EXERCISE INSTRUCTIONS:
Transcribe exactly the lines that fall between the one holding "appeared: pink spool 1201,240,1250,298" and the one holding "relocated: pink cupcake", inclusive, from the entries below.
● ● ● ● ●
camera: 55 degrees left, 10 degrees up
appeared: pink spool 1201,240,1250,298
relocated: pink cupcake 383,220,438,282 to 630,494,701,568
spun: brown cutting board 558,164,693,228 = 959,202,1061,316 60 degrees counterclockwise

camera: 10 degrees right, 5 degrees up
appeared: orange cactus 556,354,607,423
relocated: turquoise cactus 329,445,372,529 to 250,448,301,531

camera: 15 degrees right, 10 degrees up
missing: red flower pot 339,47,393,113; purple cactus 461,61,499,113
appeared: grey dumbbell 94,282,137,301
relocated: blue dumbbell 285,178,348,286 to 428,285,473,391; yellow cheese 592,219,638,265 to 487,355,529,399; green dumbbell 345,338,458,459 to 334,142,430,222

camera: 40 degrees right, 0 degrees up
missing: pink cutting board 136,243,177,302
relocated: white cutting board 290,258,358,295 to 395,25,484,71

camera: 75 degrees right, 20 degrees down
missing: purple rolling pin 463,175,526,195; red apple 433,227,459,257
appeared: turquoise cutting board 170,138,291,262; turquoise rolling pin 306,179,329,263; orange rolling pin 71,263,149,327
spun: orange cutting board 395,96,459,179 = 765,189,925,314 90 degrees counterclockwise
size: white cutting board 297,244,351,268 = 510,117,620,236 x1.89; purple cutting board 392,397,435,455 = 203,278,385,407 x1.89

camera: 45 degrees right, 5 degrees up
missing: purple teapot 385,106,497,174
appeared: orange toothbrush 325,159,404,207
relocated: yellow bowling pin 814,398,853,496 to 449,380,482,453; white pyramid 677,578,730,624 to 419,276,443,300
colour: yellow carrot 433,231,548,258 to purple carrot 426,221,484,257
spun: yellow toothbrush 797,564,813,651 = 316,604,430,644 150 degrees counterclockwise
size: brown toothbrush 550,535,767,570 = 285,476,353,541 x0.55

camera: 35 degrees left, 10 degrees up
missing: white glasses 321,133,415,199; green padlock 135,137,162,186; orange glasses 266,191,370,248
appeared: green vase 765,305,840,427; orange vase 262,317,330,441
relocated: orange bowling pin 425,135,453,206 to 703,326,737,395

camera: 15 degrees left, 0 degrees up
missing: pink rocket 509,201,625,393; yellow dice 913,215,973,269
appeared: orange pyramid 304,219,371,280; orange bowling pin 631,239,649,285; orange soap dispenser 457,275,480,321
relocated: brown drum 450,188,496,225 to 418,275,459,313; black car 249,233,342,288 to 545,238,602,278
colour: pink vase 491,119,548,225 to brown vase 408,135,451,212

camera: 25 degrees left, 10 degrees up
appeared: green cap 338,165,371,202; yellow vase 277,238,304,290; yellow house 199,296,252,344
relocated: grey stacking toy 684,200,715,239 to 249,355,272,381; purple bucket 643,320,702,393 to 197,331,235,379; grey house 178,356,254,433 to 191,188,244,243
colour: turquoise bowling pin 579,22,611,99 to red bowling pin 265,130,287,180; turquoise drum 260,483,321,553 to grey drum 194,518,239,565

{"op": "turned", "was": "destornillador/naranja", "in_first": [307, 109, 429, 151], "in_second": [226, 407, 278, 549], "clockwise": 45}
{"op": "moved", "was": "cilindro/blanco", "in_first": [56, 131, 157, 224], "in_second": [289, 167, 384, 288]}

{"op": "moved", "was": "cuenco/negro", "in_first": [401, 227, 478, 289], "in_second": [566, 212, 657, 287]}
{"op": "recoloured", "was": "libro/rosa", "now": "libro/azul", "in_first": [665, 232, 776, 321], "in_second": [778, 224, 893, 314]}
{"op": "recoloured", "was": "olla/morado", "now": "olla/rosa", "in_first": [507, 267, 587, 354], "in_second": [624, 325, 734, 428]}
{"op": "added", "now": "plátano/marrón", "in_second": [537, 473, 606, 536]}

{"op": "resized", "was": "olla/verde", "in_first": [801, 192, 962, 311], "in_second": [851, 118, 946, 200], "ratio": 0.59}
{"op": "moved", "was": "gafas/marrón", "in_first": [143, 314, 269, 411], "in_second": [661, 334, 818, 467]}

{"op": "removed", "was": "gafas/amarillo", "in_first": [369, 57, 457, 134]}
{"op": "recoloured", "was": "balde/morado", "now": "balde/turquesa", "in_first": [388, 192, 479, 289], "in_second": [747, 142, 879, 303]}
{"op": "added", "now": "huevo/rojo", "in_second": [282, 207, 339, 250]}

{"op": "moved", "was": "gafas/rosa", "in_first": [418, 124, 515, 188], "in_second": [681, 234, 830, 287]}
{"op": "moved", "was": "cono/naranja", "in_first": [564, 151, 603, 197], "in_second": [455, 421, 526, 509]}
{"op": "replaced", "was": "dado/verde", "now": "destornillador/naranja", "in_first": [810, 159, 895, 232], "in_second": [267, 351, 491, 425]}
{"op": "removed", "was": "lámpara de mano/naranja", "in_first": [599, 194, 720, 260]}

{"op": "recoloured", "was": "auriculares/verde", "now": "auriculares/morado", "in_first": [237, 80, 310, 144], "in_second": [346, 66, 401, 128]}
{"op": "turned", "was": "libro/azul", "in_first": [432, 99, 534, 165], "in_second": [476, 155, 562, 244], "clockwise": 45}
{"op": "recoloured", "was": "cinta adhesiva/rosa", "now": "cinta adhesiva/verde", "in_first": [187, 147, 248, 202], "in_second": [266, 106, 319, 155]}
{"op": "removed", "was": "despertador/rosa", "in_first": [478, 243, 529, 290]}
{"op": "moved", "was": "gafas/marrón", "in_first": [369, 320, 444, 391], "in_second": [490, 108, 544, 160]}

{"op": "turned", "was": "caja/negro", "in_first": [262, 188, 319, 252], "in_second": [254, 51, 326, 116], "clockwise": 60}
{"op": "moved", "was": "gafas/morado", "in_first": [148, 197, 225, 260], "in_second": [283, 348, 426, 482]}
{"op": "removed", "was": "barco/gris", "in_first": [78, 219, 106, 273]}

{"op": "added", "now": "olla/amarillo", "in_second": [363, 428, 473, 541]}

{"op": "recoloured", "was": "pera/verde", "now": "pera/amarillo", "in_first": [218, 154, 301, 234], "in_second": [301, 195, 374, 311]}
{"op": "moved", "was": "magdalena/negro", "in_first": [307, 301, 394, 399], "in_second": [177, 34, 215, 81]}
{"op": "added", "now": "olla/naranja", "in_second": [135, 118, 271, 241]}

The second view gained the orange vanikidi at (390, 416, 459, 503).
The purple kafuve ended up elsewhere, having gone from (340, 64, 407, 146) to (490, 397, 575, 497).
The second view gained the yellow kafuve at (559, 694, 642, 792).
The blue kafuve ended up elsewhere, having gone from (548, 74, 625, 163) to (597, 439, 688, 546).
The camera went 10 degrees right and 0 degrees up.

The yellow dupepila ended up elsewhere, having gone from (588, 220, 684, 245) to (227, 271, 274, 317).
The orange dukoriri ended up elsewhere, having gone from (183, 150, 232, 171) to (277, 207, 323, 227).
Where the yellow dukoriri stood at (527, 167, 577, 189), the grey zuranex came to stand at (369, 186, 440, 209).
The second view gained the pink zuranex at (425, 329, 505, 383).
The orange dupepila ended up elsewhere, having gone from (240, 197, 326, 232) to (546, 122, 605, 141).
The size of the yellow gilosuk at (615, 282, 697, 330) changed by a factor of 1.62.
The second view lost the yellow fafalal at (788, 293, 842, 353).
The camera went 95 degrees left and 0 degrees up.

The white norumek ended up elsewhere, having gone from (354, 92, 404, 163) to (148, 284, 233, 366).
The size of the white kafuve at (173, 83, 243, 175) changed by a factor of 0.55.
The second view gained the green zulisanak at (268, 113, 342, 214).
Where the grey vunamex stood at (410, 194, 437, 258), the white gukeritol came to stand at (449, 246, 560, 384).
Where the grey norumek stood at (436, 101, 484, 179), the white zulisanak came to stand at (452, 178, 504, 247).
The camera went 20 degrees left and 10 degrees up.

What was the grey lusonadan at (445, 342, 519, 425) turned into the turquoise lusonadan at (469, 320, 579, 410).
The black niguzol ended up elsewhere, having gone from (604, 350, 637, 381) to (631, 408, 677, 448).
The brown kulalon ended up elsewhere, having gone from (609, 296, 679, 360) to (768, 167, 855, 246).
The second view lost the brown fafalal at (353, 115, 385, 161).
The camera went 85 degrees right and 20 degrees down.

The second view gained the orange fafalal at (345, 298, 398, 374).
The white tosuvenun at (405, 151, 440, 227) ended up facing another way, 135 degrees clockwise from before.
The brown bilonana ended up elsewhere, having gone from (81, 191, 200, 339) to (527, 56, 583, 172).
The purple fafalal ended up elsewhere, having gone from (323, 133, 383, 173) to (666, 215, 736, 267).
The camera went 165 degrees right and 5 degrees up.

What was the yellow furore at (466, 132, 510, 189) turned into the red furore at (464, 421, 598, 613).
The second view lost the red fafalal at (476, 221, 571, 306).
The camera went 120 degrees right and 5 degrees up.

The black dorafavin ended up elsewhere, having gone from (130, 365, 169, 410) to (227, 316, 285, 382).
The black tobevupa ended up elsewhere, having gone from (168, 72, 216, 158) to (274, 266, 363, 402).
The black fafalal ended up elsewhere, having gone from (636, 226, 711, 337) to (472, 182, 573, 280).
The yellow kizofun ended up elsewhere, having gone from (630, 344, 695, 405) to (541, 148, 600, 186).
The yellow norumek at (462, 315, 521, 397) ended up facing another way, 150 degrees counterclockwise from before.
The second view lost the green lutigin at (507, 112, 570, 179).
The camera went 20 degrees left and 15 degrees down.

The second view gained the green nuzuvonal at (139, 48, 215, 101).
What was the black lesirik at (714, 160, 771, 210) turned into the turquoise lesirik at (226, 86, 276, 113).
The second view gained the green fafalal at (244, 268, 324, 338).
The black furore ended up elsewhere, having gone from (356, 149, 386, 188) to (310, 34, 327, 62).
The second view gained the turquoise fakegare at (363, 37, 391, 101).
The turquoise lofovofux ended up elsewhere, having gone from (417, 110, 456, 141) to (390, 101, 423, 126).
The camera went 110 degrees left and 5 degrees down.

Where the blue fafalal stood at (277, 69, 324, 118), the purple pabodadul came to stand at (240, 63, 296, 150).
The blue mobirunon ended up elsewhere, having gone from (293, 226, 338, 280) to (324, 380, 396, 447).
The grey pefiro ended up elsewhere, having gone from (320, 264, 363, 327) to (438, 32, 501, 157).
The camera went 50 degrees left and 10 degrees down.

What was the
● ● ● ● ●
OUTPUT OF THE TASK:
appeared: pink spool 1201,240,1250,298
relocated: pink cupcake 383,220,438,282 to 630,494,701,568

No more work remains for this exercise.